Collection entries:
======

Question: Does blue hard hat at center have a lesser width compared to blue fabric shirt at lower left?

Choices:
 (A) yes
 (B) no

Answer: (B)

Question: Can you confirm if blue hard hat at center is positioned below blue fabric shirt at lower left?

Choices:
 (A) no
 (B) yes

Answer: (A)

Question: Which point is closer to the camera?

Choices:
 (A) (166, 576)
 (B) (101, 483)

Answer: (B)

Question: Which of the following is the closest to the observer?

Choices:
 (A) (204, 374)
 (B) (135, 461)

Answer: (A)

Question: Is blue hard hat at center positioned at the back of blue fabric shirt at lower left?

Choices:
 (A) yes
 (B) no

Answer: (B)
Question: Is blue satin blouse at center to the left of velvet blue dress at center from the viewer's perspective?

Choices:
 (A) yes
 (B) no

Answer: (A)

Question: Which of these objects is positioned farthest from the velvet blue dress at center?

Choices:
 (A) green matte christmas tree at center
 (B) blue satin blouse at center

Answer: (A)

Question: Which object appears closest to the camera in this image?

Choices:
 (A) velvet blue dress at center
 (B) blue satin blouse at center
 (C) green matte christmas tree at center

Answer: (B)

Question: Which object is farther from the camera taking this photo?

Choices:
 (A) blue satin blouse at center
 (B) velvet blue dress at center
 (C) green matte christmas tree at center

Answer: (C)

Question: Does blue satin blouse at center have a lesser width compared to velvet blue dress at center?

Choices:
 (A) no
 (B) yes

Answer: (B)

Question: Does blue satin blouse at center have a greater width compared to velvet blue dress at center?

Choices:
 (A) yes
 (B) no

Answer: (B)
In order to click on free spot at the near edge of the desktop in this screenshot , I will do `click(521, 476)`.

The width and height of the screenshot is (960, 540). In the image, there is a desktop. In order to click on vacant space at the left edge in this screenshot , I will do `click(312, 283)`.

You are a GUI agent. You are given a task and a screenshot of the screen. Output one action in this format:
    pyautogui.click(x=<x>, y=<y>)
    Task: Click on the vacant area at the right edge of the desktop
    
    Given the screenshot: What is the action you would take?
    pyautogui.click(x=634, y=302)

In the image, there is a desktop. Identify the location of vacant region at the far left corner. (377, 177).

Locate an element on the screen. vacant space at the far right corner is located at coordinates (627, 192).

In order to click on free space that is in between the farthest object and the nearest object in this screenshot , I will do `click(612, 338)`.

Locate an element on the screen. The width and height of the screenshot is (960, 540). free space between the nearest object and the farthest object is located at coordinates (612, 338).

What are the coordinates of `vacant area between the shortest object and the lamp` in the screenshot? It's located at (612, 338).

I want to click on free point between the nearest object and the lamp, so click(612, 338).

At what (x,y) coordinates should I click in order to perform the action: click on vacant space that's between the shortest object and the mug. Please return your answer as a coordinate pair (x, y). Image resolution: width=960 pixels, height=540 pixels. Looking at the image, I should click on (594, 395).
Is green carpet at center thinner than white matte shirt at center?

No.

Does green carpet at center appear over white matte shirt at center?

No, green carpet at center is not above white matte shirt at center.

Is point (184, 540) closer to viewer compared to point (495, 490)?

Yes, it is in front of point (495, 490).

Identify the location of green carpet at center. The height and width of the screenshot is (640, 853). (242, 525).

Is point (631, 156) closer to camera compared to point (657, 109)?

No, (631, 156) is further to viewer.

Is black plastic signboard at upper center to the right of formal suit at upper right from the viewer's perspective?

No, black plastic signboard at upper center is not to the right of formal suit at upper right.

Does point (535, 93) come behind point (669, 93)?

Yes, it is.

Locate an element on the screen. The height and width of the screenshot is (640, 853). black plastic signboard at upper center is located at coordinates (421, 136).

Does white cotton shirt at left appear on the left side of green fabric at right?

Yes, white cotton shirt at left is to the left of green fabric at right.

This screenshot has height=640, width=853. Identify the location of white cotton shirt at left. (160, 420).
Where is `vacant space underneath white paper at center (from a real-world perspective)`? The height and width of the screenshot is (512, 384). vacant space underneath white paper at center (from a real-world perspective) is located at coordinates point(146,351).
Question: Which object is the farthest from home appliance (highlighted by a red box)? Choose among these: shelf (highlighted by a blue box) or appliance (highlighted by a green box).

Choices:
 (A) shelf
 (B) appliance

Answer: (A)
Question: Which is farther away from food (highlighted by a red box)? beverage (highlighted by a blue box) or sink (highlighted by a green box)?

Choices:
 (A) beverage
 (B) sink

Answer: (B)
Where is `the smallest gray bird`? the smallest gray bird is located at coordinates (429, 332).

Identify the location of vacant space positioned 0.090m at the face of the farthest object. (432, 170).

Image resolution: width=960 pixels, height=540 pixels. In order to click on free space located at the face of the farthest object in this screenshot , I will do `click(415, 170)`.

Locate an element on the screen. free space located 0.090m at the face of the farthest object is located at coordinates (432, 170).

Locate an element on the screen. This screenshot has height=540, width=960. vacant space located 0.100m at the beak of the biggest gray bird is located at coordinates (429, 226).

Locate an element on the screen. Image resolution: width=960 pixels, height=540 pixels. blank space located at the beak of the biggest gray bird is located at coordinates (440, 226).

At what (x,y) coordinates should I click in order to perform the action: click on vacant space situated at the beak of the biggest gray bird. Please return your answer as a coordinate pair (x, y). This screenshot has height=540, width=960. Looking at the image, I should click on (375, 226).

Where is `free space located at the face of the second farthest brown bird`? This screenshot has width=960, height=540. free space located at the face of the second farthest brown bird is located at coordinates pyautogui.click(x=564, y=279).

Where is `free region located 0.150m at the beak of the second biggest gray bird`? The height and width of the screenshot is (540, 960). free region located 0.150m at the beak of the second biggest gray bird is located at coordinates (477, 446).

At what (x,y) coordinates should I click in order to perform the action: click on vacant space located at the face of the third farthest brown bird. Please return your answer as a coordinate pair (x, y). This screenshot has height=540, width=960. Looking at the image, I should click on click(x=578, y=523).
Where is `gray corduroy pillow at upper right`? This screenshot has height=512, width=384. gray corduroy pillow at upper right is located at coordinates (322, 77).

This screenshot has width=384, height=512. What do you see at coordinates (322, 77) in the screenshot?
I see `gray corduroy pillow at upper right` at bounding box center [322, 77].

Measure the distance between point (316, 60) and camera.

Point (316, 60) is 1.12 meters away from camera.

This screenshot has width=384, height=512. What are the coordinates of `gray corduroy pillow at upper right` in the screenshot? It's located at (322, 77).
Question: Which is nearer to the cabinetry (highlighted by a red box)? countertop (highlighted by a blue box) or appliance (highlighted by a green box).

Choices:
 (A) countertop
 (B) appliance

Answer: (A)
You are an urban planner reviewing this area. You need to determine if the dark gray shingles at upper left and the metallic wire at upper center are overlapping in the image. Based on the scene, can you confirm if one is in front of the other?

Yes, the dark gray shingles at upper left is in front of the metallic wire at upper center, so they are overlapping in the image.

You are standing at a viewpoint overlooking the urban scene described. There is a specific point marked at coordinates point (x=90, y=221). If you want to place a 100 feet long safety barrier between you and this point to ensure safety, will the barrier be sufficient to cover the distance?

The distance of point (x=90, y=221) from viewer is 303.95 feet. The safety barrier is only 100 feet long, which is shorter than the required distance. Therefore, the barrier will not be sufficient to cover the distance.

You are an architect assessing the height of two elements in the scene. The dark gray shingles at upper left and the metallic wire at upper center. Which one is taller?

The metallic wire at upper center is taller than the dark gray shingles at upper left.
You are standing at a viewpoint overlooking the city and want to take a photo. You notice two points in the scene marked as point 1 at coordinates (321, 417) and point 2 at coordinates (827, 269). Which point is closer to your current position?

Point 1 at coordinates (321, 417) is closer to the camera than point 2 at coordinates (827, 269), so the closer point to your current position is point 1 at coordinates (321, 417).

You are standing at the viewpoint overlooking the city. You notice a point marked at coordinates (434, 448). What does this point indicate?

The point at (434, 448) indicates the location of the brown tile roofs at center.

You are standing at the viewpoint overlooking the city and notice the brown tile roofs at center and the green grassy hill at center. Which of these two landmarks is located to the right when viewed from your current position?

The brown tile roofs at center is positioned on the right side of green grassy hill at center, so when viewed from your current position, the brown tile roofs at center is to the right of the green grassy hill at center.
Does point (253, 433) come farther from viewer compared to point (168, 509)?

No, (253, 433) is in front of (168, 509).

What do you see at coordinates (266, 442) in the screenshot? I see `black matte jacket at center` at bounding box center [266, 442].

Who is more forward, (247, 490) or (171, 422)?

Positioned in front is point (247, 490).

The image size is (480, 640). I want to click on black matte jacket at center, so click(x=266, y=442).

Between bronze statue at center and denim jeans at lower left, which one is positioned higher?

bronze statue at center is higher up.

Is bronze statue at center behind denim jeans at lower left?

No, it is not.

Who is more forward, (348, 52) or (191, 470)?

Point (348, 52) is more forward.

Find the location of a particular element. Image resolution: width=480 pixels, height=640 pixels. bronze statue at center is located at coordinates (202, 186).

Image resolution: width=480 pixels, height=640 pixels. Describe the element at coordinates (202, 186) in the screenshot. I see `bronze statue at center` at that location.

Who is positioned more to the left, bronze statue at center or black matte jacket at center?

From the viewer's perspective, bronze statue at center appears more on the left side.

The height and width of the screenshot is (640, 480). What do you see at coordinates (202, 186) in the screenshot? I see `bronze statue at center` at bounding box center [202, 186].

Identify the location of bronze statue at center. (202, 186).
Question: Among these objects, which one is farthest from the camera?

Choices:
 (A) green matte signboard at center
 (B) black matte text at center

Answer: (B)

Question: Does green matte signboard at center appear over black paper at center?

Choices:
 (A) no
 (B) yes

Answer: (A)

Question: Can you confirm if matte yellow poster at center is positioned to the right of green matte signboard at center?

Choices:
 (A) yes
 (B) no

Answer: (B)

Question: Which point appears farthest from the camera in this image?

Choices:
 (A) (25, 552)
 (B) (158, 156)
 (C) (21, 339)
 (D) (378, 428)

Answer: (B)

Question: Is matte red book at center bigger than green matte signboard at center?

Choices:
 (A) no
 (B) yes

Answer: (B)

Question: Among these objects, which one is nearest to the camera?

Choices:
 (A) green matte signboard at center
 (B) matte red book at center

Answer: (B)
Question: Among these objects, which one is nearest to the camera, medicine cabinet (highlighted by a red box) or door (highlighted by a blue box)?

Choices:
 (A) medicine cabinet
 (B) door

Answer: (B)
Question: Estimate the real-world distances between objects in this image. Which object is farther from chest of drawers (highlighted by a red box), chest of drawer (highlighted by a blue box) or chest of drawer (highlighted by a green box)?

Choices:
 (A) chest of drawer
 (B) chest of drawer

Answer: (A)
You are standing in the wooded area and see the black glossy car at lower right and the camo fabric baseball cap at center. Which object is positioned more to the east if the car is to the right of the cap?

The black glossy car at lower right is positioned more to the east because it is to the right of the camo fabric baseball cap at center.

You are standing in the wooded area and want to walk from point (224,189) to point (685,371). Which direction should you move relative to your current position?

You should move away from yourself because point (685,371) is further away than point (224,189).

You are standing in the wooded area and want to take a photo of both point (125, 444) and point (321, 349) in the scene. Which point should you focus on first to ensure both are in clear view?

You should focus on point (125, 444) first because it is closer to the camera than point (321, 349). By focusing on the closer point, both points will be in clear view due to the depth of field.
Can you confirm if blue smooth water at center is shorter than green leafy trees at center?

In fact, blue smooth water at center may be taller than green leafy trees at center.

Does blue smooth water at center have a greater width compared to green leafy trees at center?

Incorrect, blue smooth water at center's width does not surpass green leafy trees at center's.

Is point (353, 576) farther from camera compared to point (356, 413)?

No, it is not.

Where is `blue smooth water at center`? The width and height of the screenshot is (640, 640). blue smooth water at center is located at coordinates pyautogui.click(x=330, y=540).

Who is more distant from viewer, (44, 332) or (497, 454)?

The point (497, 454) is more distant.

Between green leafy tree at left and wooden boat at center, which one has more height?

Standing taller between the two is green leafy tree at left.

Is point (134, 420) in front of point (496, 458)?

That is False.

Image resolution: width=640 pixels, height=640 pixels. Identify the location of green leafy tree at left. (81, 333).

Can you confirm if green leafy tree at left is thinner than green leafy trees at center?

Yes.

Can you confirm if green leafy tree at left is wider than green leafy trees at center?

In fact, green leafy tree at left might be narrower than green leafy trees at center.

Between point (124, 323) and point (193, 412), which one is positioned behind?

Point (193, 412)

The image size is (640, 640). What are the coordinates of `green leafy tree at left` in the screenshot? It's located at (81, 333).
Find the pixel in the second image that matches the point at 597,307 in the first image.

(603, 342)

======

What you are asked to do → Rewrite the part of the items that opens with the line containing "This screenshot has width=384, height=512. What are" and closes with the line containing "The point at (434, 448)", swapping "metallic wire" for "steel cable" and leaving everything else unchanged.

Reply →
This screenshot has width=384, height=512. What are the coordinates of `gray corduroy pillow at upper right` in the screenshot? It's located at (322, 77).
Question: Which is nearer to the cabinetry (highlighted by a red box)? countertop (highlighted by a blue box) or appliance (highlighted by a green box).

Choices:
 (A) countertop
 (B) appliance

Answer: (A)
You are an urban planner reviewing this area. You need to determine if the dark gray shingles at upper left and the steel cable at upper center are overlapping in the image. Based on the scene, can you confirm if one is in front of the other?

Yes, the dark gray shingles at upper left is in front of the steel cable at upper center, so they are overlapping in the image.

You are standing at a viewpoint overlooking the urban scene described. There is a specific point marked at coordinates point (x=90, y=221). If you want to place a 100 feet long safety barrier between you and this point to ensure safety, will the barrier be sufficient to cover the distance?

The distance of point (x=90, y=221) from viewer is 303.95 feet. The safety barrier is only 100 feet long, which is shorter than the required distance. Therefore, the barrier will not be sufficient to cover the distance.

You are an architect assessing the height of two elements in the scene. The dark gray shingles at upper left and the steel cable at upper center. Which one is taller?

The steel cable at upper center is taller than the dark gray shingles at upper left.
You are standing at a viewpoint overlooking the city and want to take a photo. You notice two points in the scene marked as point 1 at coordinates (321, 417) and point 2 at coordinates (827, 269). Which point is closer to your current position?

Point 1 at coordinates (321, 417) is closer to the camera than point 2 at coordinates (827, 269), so the closer point to your current position is point 1 at coordinates (321, 417).

You are standing at the viewpoint overlooking the city. You notice a point marked at coordinates (434, 448). What does this point indicate?

The point at (434, 448) indicates the location of the brown tile roofs at center.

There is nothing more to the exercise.